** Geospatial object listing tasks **
------------------------------

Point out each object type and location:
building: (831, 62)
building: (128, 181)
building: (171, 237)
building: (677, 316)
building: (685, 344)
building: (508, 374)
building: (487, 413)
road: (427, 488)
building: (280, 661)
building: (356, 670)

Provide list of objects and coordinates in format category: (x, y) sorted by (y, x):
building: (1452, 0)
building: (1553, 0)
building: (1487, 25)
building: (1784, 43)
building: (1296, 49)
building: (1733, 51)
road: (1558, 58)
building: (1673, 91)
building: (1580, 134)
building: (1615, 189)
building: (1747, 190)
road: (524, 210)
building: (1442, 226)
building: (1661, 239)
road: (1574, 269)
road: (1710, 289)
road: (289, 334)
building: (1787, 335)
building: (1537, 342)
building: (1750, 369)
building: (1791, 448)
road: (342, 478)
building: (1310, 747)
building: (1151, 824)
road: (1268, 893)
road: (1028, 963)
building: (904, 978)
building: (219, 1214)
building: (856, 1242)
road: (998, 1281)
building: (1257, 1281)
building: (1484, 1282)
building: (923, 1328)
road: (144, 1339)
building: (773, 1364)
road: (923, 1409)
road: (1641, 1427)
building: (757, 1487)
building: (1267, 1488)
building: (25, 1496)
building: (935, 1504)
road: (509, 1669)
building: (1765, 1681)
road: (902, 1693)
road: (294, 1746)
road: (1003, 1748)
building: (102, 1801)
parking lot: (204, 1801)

------------------------------

The expected output is the complete data, repeated exactly.

** Completed exercise **
Point out each object type and location:
building: (831, 62)
building: (128, 181)
building: (171, 237)
building: (677, 316)
building: (685, 344)
building: (508, 374)
building: (487, 413)
road: (427, 488)
building: (280, 661)
building: (356, 670)

Provide list of objects and coordinates in format category: (x, y) sorted by (y, x):
building: (1452, 0)
building: (1553, 0)
building: (1487, 25)
building: (1784, 43)
building: (1296, 49)
building: (1733, 51)
road: (1558, 58)
building: (1673, 91)
building: (1580, 134)
building: (1615, 189)
building: (1747, 190)
road: (524, 210)
building: (1442, 226)
building: (1661, 239)
road: (1574, 269)
road: (1710, 289)
road: (289, 334)
building: (1787, 335)
building: (1537, 342)
building: (1750, 369)
building: (1791, 448)
road: (342, 478)
building: (1310, 747)
building: (1151, 824)
road: (1268, 893)
road: (1028, 963)
building: (904, 978)
building: (219, 1214)
building: (856, 1242)
road: (998, 1281)
building: (1257, 1281)
building: (1484, 1282)
building: (923, 1328)
road: (144, 1339)
building: (773, 1364)
road: (923, 1409)
road: (1641, 1427)
building: (757, 1487)
building: (1267, 1488)
building: (25, 1496)
building: (935, 1504)
road: (509, 1669)
building: (1765, 1681)
road: (902, 1693)
road: (294, 1746)
road: (1003, 1748)
building: (102, 1801)
parking lot: (204, 1801)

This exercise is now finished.